**What to do**:
When you write out the listing below, keep each word exactly as it stands and drop the pictures.

**Record set**:
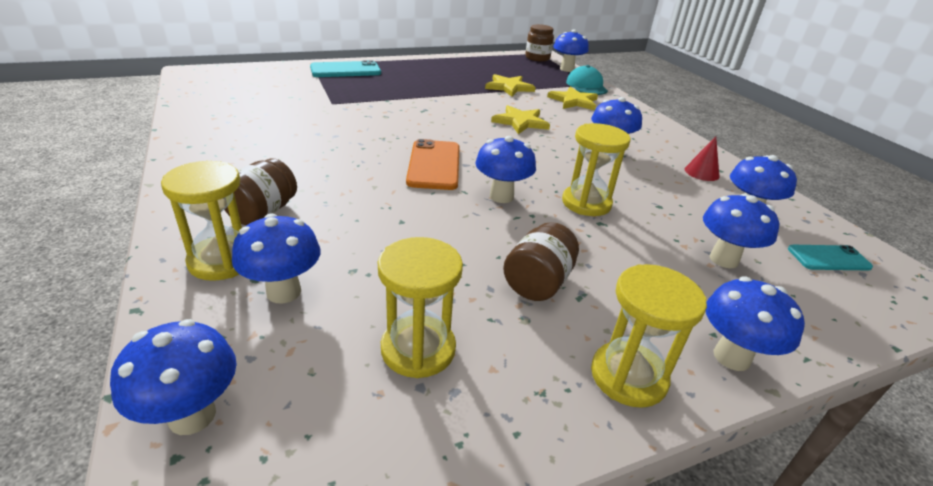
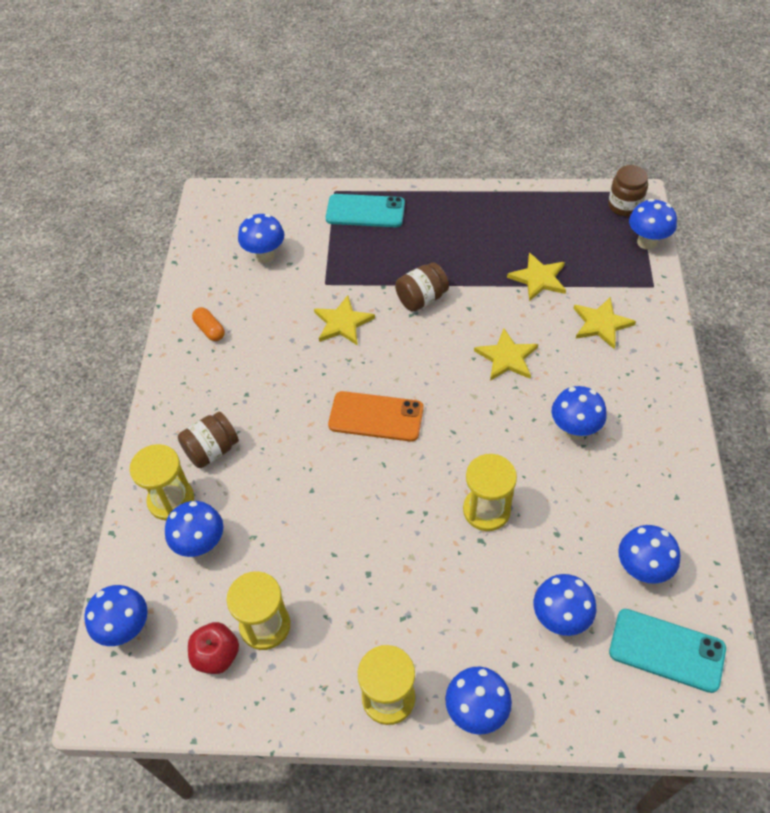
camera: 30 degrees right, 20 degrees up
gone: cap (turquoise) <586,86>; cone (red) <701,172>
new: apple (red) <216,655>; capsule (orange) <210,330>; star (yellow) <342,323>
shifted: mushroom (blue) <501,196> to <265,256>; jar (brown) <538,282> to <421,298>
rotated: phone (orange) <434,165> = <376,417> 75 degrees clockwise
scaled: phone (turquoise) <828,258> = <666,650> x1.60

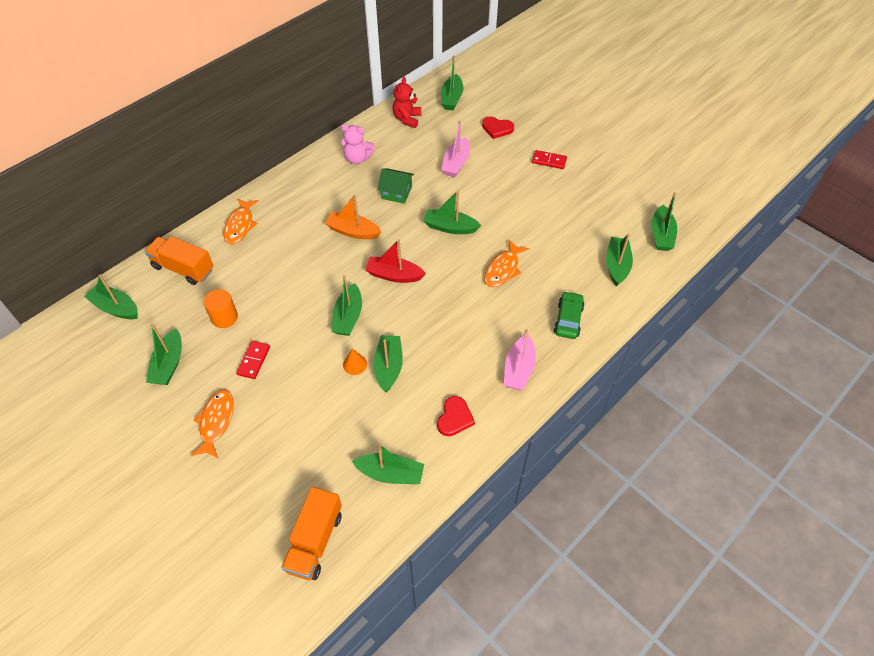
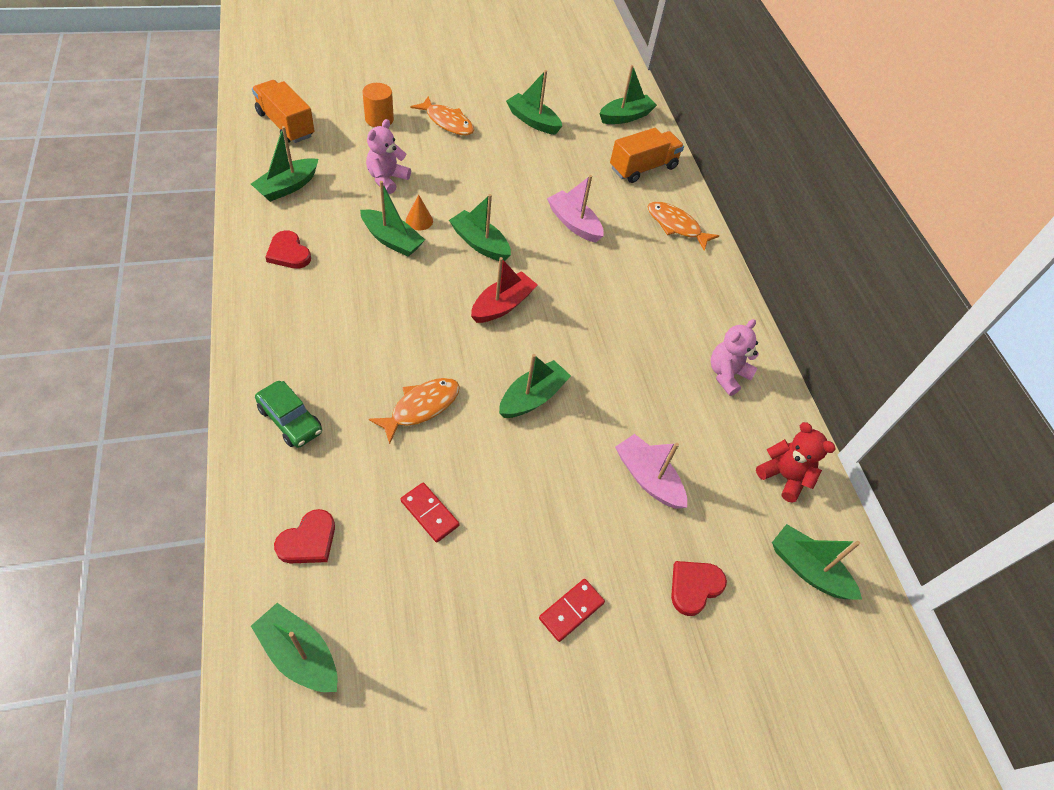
camera: 115 degrees right, 0 degrees up
gone: boat (orange) <353,231>; house (green) <396,192>
new: teddy bear (pink) <387,179>
shifted: cylinder (orange) <224,317> to <379,119>; domino (red) <253,360> to <430,513>; boat (pink) <518,369> to <574,223>
swapped: boat (green) <617,265> to heart (red) <308,540>
rotated: fish (orange) <503,269> = <421,407> 75 degrees clockwise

**Completed task**:
camera: 30 degrees right, 20 degrees up
gone: cap (turquoise) <586,86>; cone (red) <701,172>
new: apple (red) <216,655>; capsule (orange) <210,330>; star (yellow) <342,323>
shifted: mushroom (blue) <501,196> to <265,256>; jar (brown) <538,282> to <421,298>
rotated: phone (orange) <434,165> = <376,417> 75 degrees clockwise
scaled: phone (turquoise) <828,258> = <666,650> x1.60

camera: 115 degrees right, 0 degrees up
gone: boat (orange) <353,231>; house (green) <396,192>
new: teddy bear (pink) <387,179>
shifted: cylinder (orange) <224,317> to <379,119>; domino (red) <253,360> to <430,513>; boat (pink) <518,369> to <574,223>
swapped: boat (green) <617,265> to heart (red) <308,540>
rotated: fish (orange) <503,269> = <421,407> 75 degrees clockwise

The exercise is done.